═══ Records for processing ═══
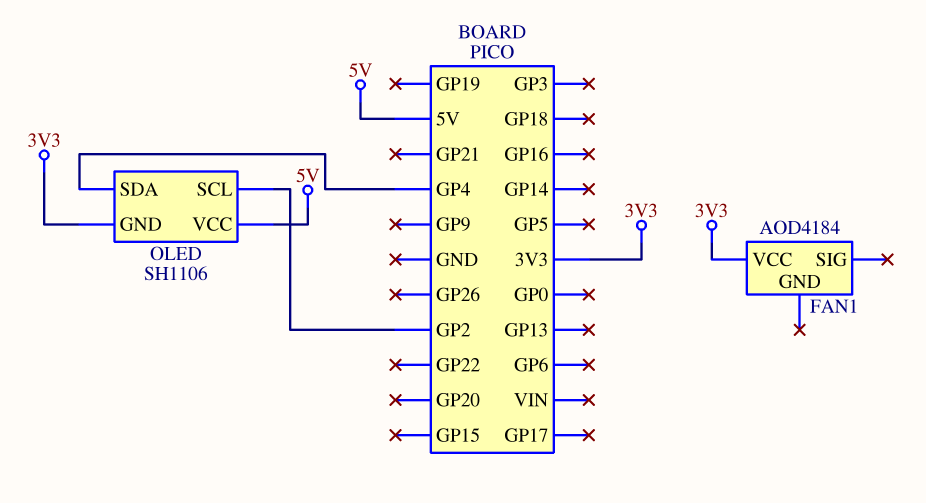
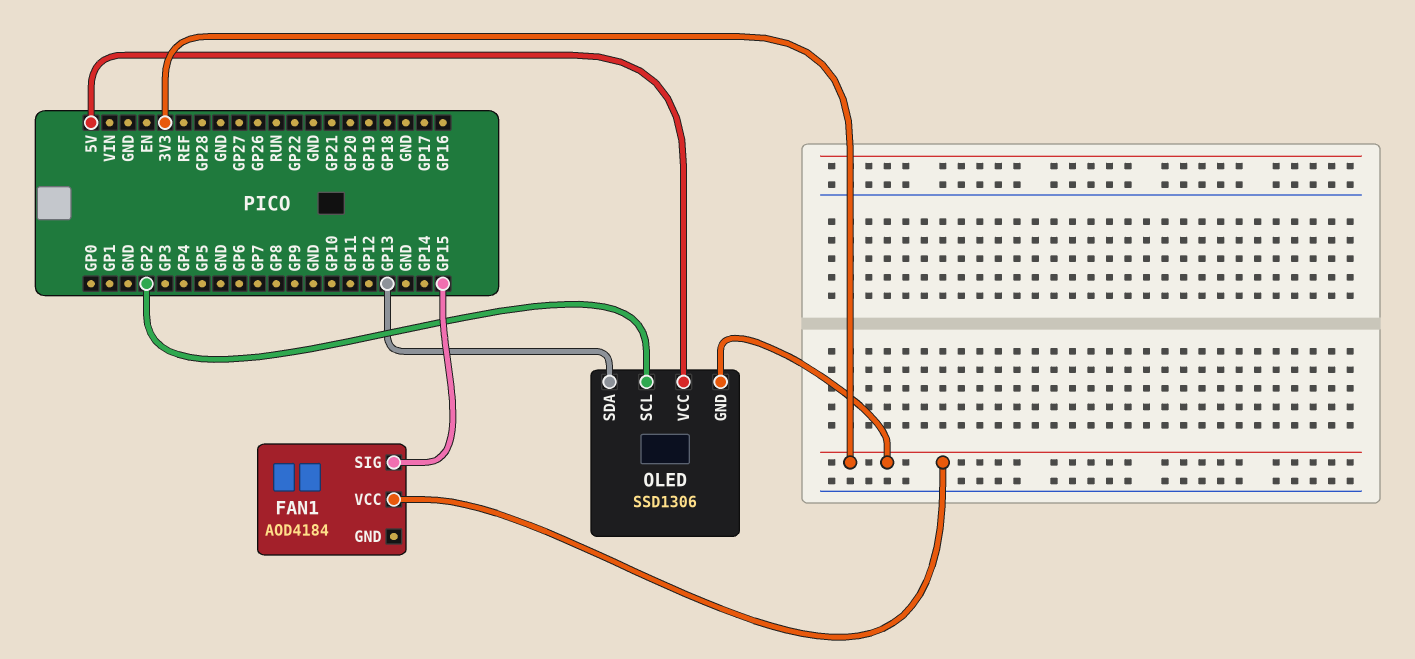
FAN1 pin SIG: none -> GP15
OLED: SH1106 -> SSD1306
OLED pin SDA: GP4 -> GP13

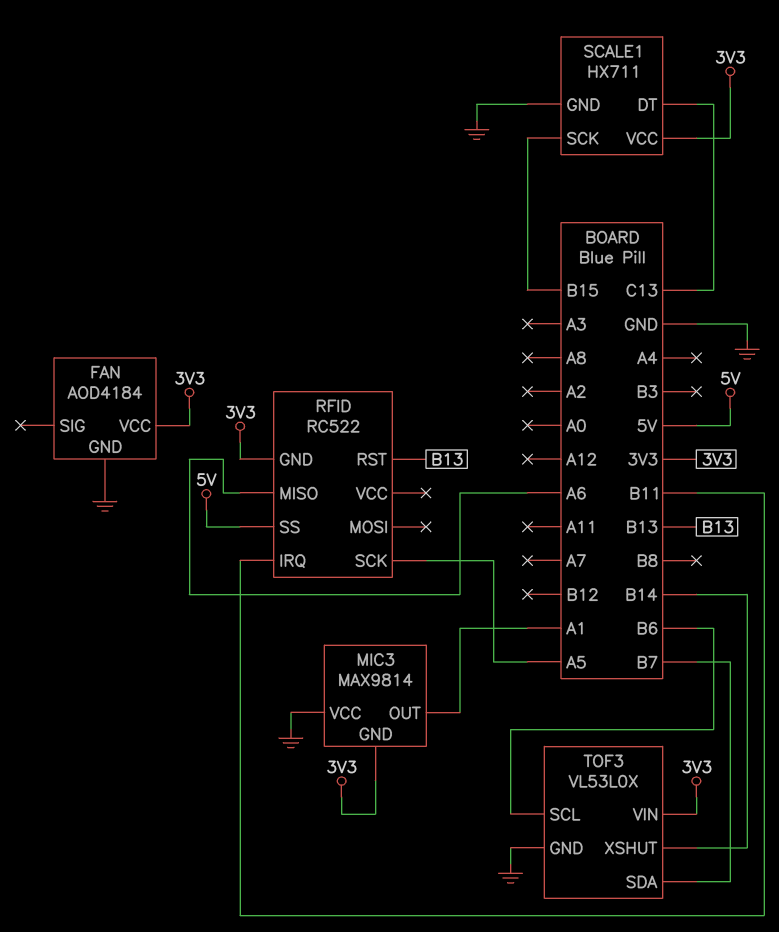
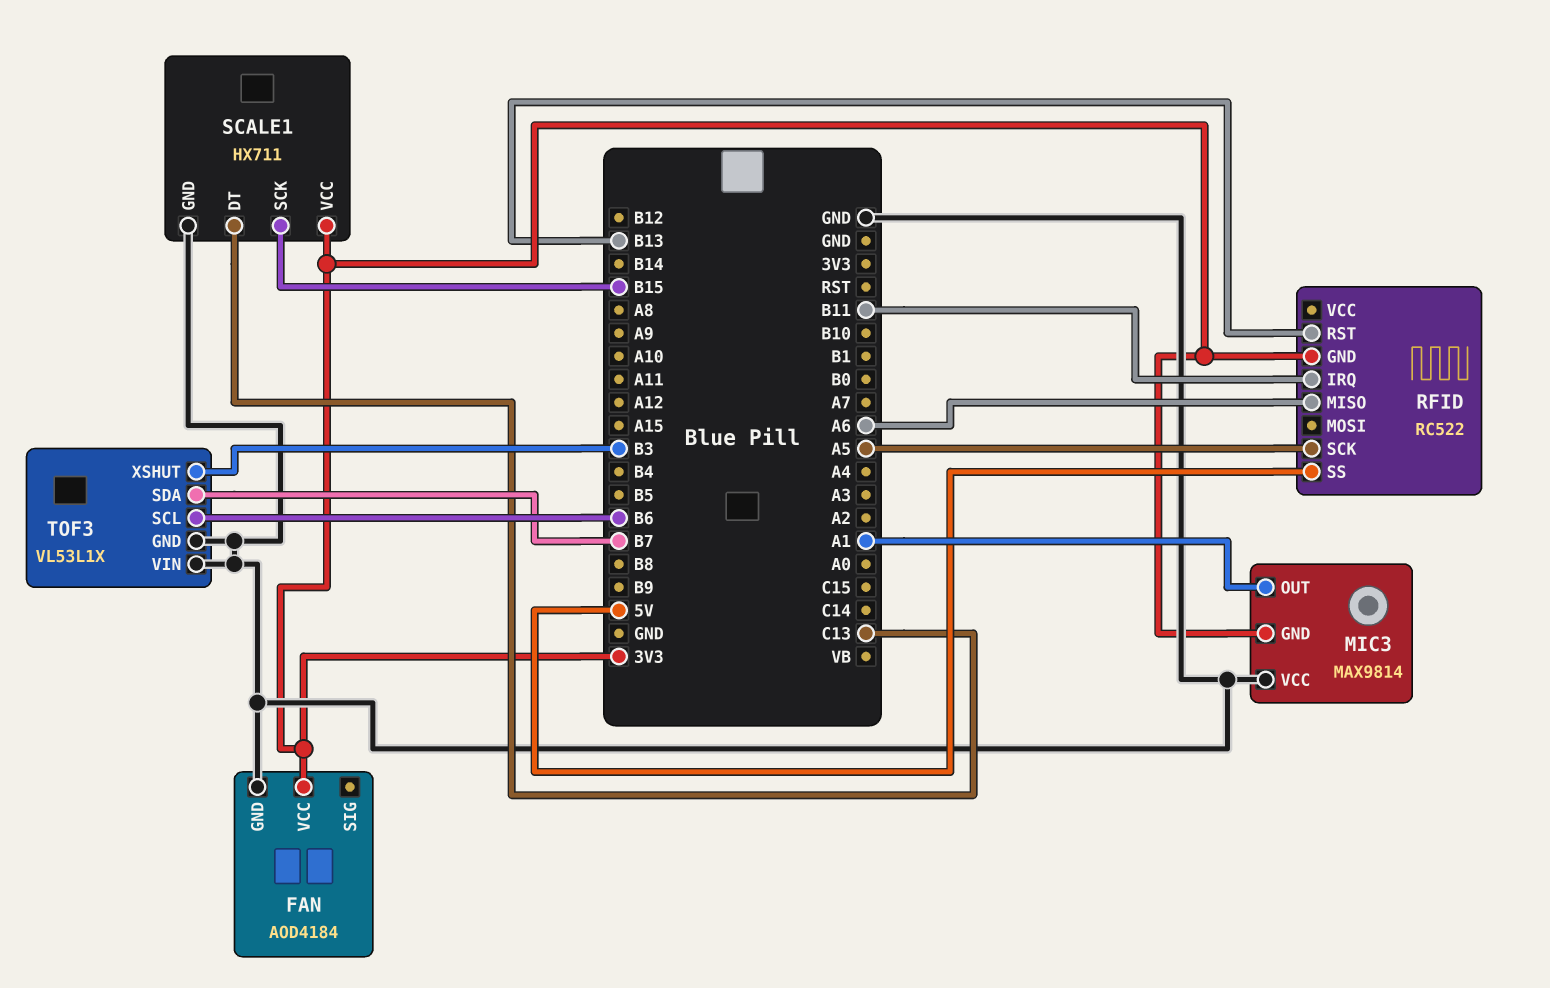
TOF3: VL53L0X -> VL53L1X
TOF3 pin VIN: 3V3 -> GND
TOF3 pin XSHUT: B14 -> B3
═══
Task item – Restate the listing word for word, pictures omitted.

Result below –
FAN1 pin SIG: none -> GP15
OLED: SH1106 -> SSD1306
OLED pin SDA: GP4 -> GP13

TOF3: VL53L0X -> VL53L1X
TOF3 pin VIN: 3V3 -> GND
TOF3 pin XSHUT: B14 -> B3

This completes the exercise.